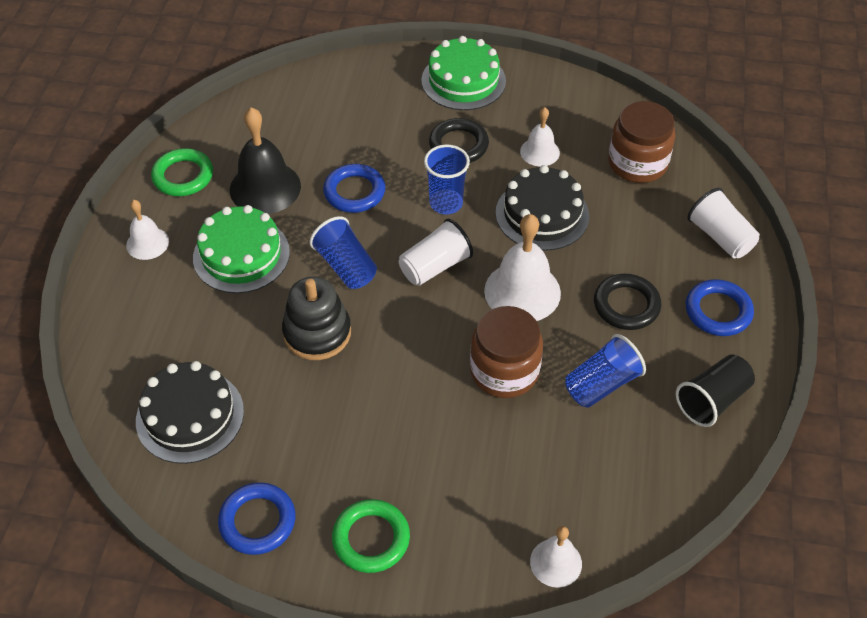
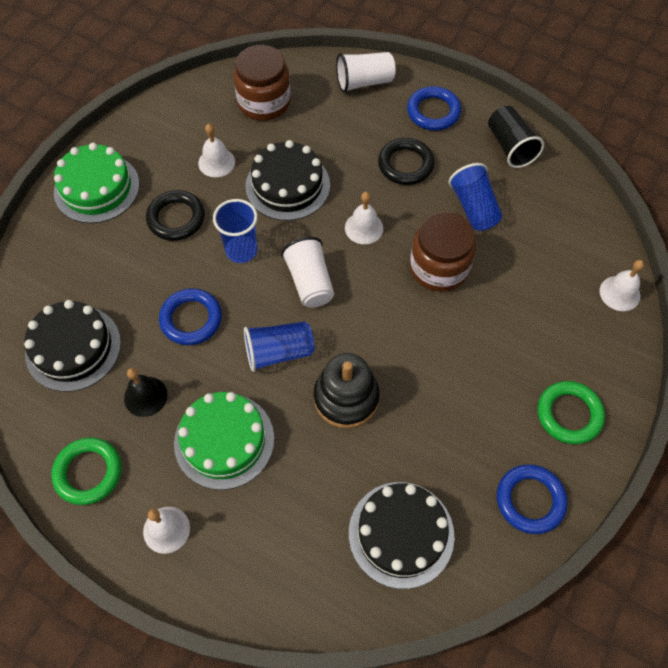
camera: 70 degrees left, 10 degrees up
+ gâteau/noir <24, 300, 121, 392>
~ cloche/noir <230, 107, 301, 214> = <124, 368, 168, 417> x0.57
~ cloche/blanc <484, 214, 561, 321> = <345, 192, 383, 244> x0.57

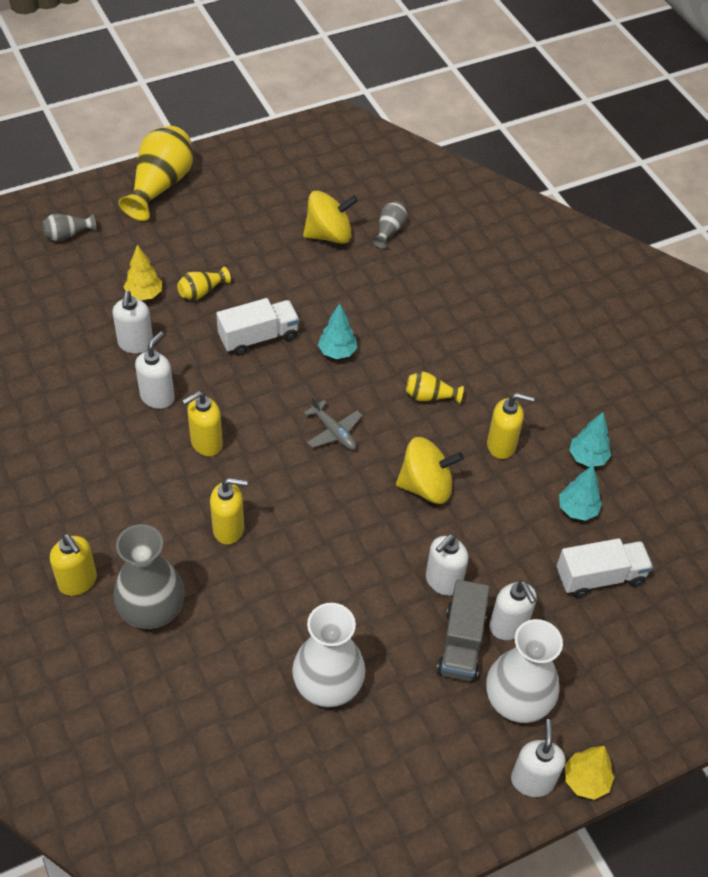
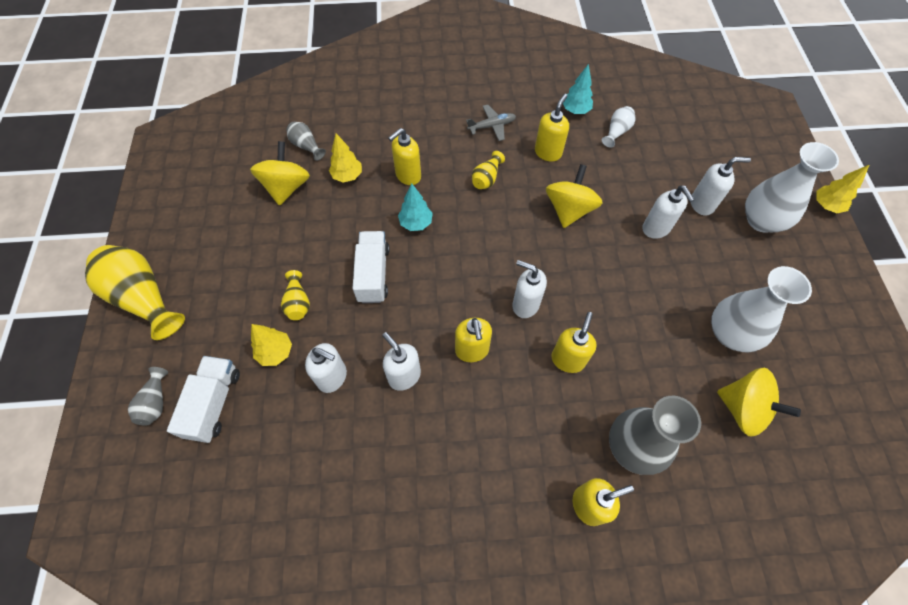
camera: 65 degrees left, 10 degrees up
~ camion/blanc <557, 538, 653, 598> to <167, 356, 240, 443>
+ arbre/jaune <329, 133, 362, 182>
+ distributeur de savon/jaune <388, 128, 421, 185>
~ avion/gris <304, 396, 363, 450> to <466, 105, 516, 141>
~ distributeur de savon/blanc <511, 719, 565, 797> to <513, 260, 547, 318>
~ arbre/turquoise <559, 465, 602, 521> to vase/blanc <602, 106, 635, 148>
+ toupie/jaune <717, 368, 801, 436>
- camion/gris <437, 579, 490, 682>

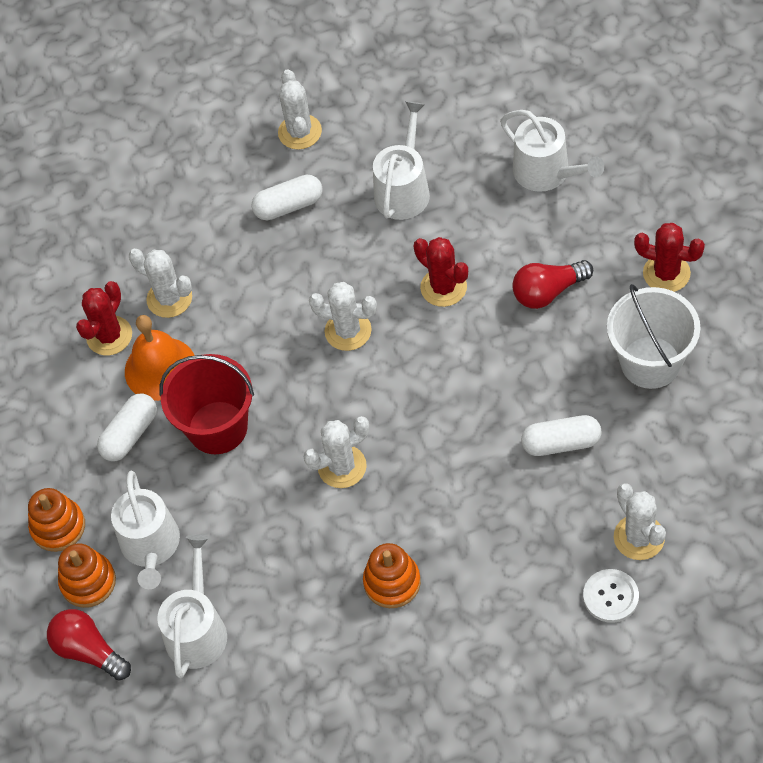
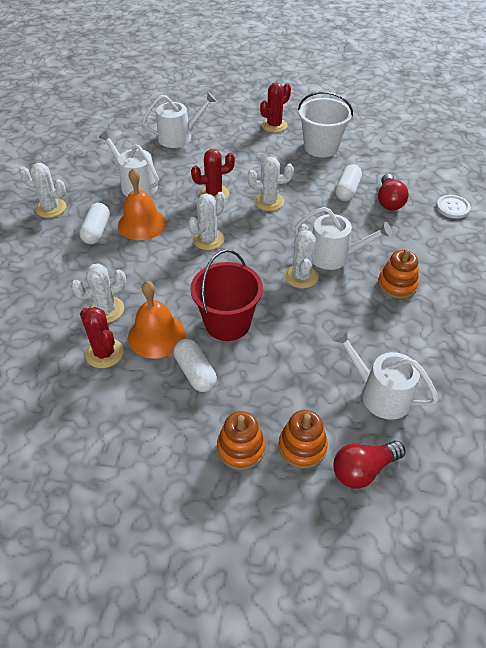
camera: 70 degrees left, 10 degrees down
+ cloche/orange <118, 168, 166, 240>
~ cactus/blanc <614, 483, 666, 560> to <248, 157, 294, 211>
~ arrosoir/blanc <111, 471, 180, 589> to <294, 207, 392, 270>
~ ampoule/rouge <512, 260, 593, 309> to <378, 174, 409, 211>

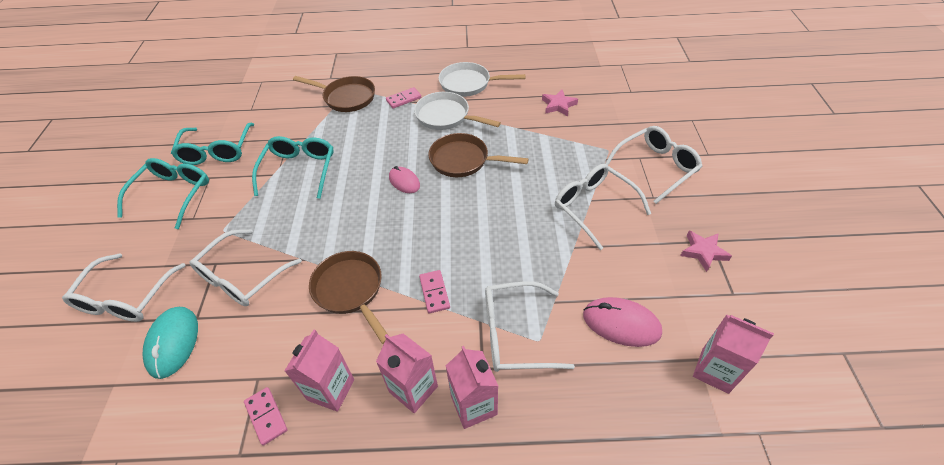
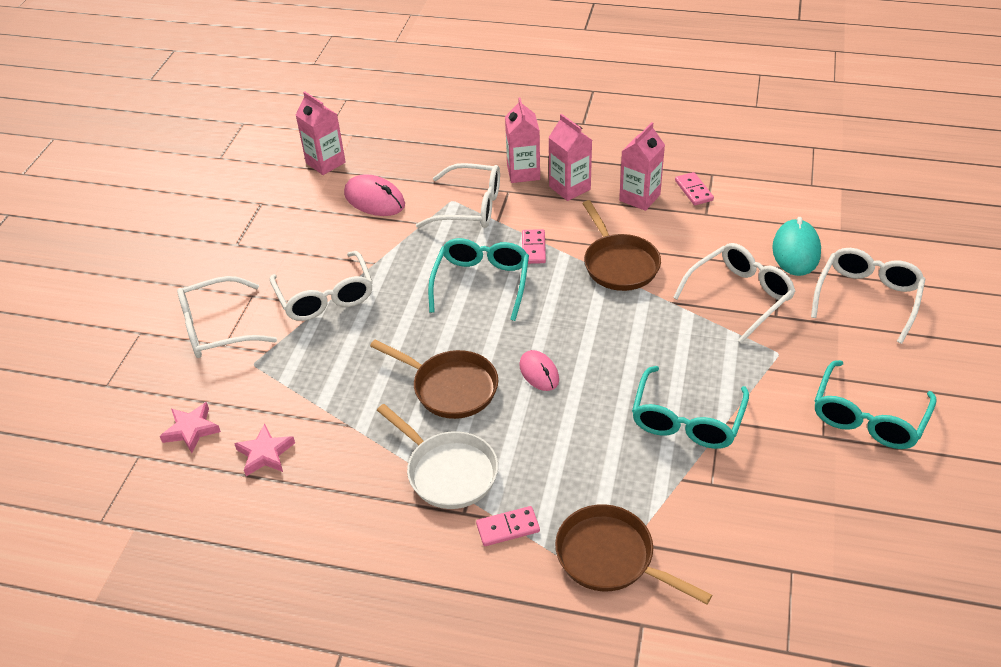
camera: 165 degrees left, 5 degrees down
~ étoile/rose <680, 230, 732, 272> to <160, 402, 221, 453>
~ lunettes/turquoise <171, 123, 255, 165> to <428, 238, 529, 321>
- poêle/blanc <438, 62, 526, 97>

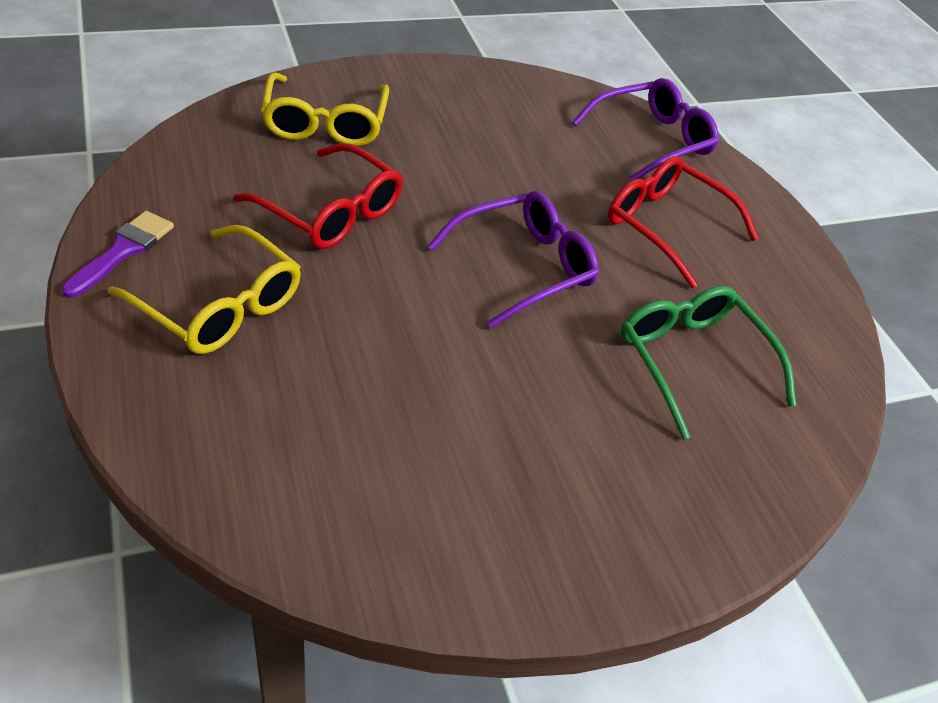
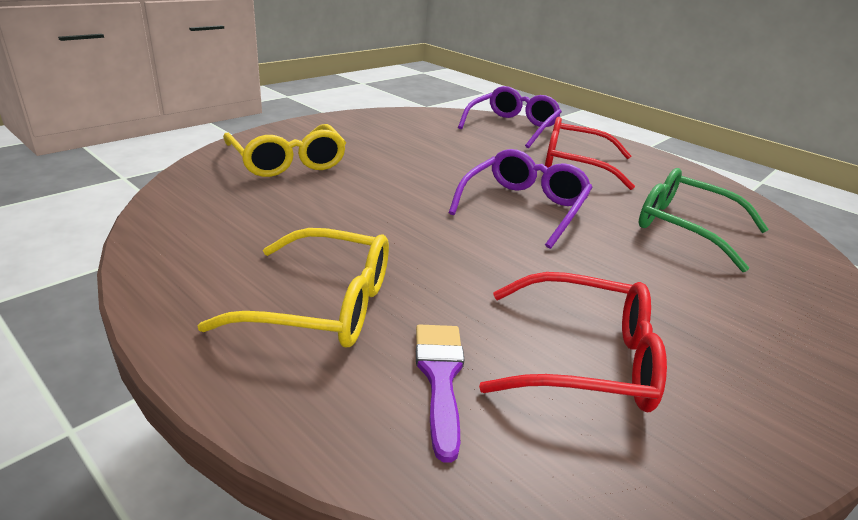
camera: 25 degrees left, 15 degrees down
~ pinceau/violet <62, 211, 174, 298> to <416, 324, 465, 463>
~ lunettes/rouge <234, 143, 403, 249> to <479, 272, 667, 412>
────────────────
▶ **REQUIRED ACTION**: Above is a listing with pictures. Write it out exactly without them.

▶ **RESPONSE**:
camera: 70 degrees left, 10 degrees up
+ gâteau/noir <24, 300, 121, 392>
~ cloche/noir <230, 107, 301, 214> = <124, 368, 168, 417> x0.57
~ cloche/blanc <484, 214, 561, 321> = <345, 192, 383, 244> x0.57

camera: 65 degrees left, 10 degrees up
~ camion/blanc <557, 538, 653, 598> to <167, 356, 240, 443>
+ arbre/jaune <329, 133, 362, 182>
+ distributeur de savon/jaune <388, 128, 421, 185>
~ avion/gris <304, 396, 363, 450> to <466, 105, 516, 141>
~ distributeur de savon/blanc <511, 719, 565, 797> to <513, 260, 547, 318>
~ arbre/turquoise <559, 465, 602, 521> to vase/blanc <602, 106, 635, 148>
+ toupie/jaune <717, 368, 801, 436>
- camion/gris <437, 579, 490, 682>

camera: 70 degrees left, 10 degrees down
+ cloche/orange <118, 168, 166, 240>
~ cactus/blanc <614, 483, 666, 560> to <248, 157, 294, 211>
~ arrosoir/blanc <111, 471, 180, 589> to <294, 207, 392, 270>
~ ampoule/rouge <512, 260, 593, 309> to <378, 174, 409, 211>

camera: 165 degrees left, 5 degrees down
~ étoile/rose <680, 230, 732, 272> to <160, 402, 221, 453>
~ lunettes/turquoise <171, 123, 255, 165> to <428, 238, 529, 321>
- poêle/blanc <438, 62, 526, 97>

camera: 25 degrees left, 15 degrees down
~ pinceau/violet <62, 211, 174, 298> to <416, 324, 465, 463>
~ lunettes/rouge <234, 143, 403, 249> to <479, 272, 667, 412>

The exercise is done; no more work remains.